Coordinate-based change listings -
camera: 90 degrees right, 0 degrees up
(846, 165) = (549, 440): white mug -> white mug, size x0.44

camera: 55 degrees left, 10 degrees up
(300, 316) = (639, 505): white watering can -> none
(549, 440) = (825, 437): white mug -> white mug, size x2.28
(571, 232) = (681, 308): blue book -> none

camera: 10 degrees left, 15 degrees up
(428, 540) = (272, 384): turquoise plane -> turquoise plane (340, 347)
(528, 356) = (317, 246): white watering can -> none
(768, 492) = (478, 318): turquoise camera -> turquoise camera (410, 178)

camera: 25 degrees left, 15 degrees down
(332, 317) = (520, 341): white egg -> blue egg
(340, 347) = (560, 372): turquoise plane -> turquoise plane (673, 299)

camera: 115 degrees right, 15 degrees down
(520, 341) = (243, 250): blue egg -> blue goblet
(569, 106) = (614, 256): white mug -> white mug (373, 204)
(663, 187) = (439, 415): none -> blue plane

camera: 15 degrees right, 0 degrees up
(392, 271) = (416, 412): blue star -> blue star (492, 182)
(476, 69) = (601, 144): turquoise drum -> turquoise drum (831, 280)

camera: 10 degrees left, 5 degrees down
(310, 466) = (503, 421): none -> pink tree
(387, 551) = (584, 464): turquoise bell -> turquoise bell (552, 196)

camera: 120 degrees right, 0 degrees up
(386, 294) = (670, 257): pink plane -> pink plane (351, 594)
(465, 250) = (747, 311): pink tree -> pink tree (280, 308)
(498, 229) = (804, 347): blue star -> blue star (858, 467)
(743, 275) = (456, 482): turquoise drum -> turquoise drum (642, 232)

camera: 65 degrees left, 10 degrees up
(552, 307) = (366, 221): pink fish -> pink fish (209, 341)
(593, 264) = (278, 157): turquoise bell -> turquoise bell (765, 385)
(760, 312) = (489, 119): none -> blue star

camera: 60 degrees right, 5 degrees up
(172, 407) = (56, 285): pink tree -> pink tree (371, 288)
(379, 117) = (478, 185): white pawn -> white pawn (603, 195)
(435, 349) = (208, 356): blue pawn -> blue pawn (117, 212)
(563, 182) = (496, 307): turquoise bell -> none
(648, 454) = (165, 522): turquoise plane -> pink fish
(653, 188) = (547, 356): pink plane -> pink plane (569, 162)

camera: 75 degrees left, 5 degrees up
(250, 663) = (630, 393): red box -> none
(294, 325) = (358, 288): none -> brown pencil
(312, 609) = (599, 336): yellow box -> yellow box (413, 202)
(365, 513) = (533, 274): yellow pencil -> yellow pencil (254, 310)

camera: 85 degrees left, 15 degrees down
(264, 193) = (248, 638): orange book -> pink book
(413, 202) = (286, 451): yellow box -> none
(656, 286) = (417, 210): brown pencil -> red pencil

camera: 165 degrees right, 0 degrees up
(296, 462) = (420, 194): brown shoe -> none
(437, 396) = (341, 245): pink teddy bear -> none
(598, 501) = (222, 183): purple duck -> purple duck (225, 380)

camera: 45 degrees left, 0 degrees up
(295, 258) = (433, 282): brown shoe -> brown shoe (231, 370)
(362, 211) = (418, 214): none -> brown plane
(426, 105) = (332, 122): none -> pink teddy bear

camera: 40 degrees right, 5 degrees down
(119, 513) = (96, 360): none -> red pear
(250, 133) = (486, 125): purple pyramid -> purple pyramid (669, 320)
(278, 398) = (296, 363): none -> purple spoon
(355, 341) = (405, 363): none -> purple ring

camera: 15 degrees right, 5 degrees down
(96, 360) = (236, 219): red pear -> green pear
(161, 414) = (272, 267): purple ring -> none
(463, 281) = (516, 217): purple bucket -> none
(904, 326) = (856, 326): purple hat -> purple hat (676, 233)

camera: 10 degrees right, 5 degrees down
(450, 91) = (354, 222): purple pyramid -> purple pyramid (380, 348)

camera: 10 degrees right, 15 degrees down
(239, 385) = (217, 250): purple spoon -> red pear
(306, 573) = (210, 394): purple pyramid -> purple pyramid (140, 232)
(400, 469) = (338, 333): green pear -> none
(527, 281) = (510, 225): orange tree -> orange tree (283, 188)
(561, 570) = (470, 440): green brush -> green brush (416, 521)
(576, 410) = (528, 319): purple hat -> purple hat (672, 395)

TASK DESCRIPTION -
Please make an exact copy of the lines above from the line with "(161, 414) = (272, 267): purple ring -> none" through the line with "(450, 91) = (354, 222): purple", both ends included.

RESPONSE TO THE EXERCISE -
(161, 414) = (272, 267): purple ring -> none
(463, 281) = (516, 217): purple bucket -> none
(904, 326) = (856, 326): purple hat -> purple hat (676, 233)

camera: 10 degrees right, 5 degrees down
(450, 91) = (354, 222): purple pyramid -> purple pyramid (380, 348)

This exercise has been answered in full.